Instructions for the task =
Retype, word for word, each line between the lines holding "relocated | scarlet_strawberry" and "missing | orange_over-ear_headphones", inclusive, and leave the rest of the data alone.

Exercise materials =
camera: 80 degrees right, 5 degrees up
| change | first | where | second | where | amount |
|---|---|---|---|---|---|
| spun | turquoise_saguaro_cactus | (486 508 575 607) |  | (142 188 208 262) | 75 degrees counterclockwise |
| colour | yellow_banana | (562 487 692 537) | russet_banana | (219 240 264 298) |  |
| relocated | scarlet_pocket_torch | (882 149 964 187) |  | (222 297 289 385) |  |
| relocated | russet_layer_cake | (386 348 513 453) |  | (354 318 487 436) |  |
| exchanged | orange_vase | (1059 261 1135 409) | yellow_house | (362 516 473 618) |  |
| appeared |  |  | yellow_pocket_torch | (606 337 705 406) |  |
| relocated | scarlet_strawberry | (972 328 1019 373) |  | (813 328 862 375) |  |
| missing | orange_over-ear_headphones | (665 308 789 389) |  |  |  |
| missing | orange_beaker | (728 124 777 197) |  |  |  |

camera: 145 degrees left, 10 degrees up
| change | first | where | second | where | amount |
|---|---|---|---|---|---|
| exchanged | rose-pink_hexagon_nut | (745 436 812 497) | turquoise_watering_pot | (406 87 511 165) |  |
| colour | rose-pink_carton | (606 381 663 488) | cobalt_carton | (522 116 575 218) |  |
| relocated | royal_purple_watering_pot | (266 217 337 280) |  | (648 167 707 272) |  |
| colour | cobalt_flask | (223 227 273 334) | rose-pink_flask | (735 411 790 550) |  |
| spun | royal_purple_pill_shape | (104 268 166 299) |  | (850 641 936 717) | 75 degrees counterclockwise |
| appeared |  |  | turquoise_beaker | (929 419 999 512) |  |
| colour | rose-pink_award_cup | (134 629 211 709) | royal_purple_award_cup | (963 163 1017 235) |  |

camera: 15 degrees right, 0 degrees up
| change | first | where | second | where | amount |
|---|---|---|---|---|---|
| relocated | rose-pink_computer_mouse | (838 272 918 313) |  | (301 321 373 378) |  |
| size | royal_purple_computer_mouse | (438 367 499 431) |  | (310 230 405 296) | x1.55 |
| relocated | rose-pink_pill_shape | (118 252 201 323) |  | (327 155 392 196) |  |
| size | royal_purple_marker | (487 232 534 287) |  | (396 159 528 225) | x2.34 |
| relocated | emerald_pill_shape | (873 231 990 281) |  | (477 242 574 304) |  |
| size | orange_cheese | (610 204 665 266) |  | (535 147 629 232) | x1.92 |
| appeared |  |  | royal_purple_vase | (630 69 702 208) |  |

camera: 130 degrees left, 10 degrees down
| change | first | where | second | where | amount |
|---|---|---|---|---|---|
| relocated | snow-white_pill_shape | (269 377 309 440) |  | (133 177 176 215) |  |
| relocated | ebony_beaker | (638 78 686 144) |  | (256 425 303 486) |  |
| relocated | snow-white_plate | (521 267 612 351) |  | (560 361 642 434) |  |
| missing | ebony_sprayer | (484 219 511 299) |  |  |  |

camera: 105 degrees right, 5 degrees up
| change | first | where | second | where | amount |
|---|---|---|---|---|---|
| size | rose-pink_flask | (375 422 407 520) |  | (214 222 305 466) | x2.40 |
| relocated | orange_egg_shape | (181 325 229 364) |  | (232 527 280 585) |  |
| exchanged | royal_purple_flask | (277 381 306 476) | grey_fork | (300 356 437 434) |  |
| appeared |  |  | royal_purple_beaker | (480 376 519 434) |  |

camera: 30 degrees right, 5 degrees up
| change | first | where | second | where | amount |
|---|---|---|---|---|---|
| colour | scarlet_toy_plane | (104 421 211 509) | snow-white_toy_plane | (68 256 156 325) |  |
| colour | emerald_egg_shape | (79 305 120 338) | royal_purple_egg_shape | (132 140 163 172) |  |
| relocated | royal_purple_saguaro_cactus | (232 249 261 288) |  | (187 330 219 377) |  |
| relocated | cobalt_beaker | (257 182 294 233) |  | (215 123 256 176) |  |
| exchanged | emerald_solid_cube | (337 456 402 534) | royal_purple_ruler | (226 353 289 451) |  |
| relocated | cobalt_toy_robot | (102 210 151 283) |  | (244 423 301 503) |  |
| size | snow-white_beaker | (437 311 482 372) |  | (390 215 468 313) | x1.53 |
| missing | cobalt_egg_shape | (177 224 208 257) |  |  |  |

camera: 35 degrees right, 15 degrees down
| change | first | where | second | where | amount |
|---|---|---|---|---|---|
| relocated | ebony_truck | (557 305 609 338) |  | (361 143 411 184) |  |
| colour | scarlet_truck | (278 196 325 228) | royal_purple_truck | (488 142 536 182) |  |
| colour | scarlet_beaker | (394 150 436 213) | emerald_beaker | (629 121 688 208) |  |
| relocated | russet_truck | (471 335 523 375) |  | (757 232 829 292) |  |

Task result =
| relocated | scarlet_strawberry | (972 328 1019 373) |  | (813 328 862 375) |  |
| missing | orange_over-ear_headphones | (665 308 789 389) |  |  |  |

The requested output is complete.